## EXERCISE DETAILS
Go through the material line by line and copy each one with the word "tile".

++++++++++

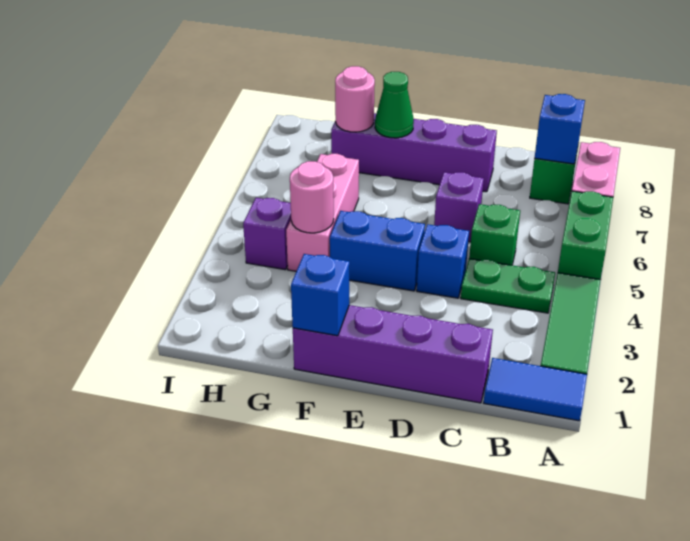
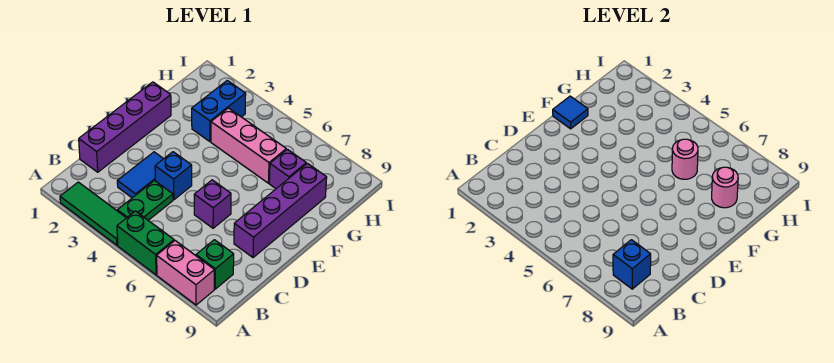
blue tile A1:B1 level 1 -> blue tile C3:D3 level 1
green brick C5 level 1 -> none
blue brick E4:F4 level 1 -> blue brick G3:H3 level 1
blue brick F1 level 2 -> blue tile F1 level 2
green cone F8 level 2 -> none
pink round brick G4 level 2 -> pink round brick G6 level 2
purple brick H4 level 1 -> purple brick G7 level 1

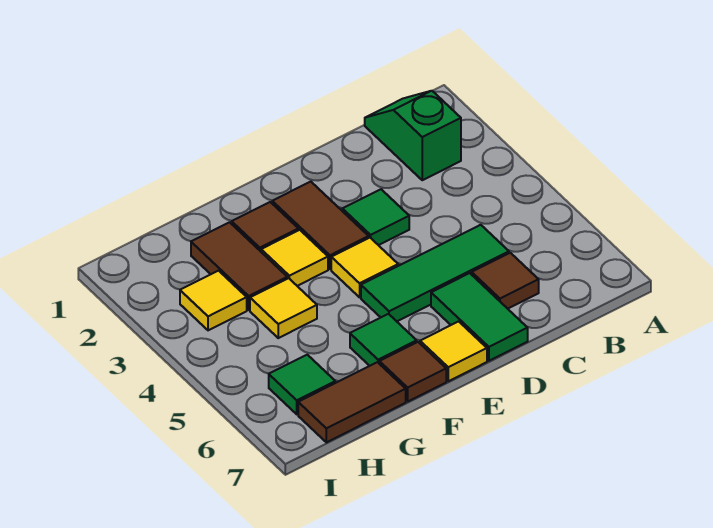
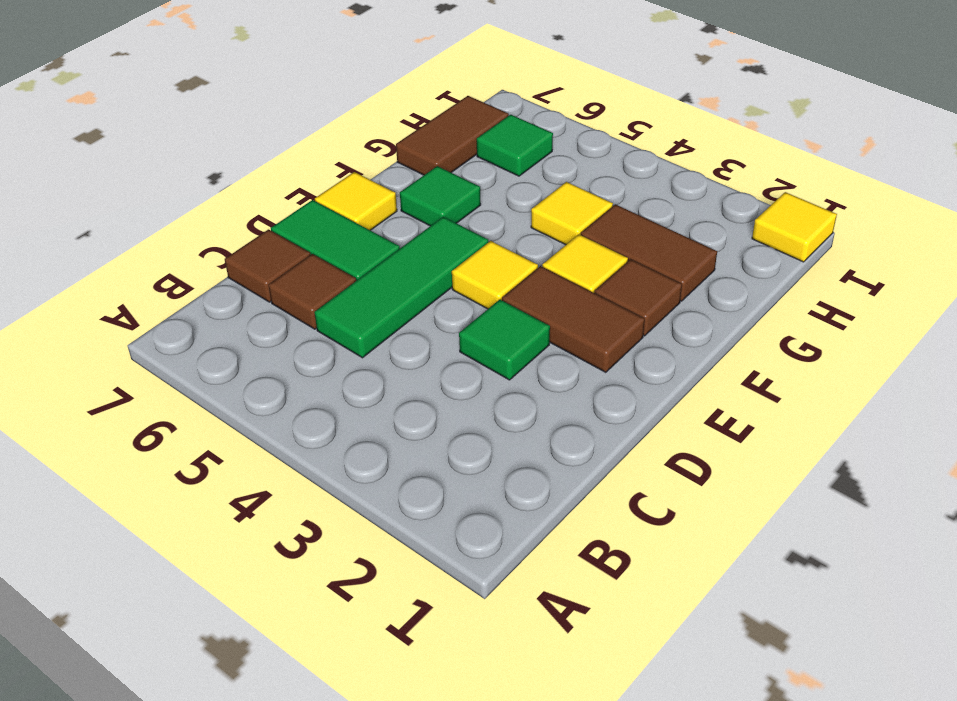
green slope B1:B2 level 1 top 2 -> none
brown tile F7 level 1 -> brown tile C7 level 1
yellow tile H3 level 1 -> yellow tile I1 level 1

++++++++++

## OUTPUT
blue tile A1:B1 level 1 -> blue tile C3:D3 level 1
blue brick F1 level 2 -> blue tile F1 level 2
brown tile F7 level 1 -> brown tile C7 level 1
yellow tile H3 level 1 -> yellow tile I1 level 1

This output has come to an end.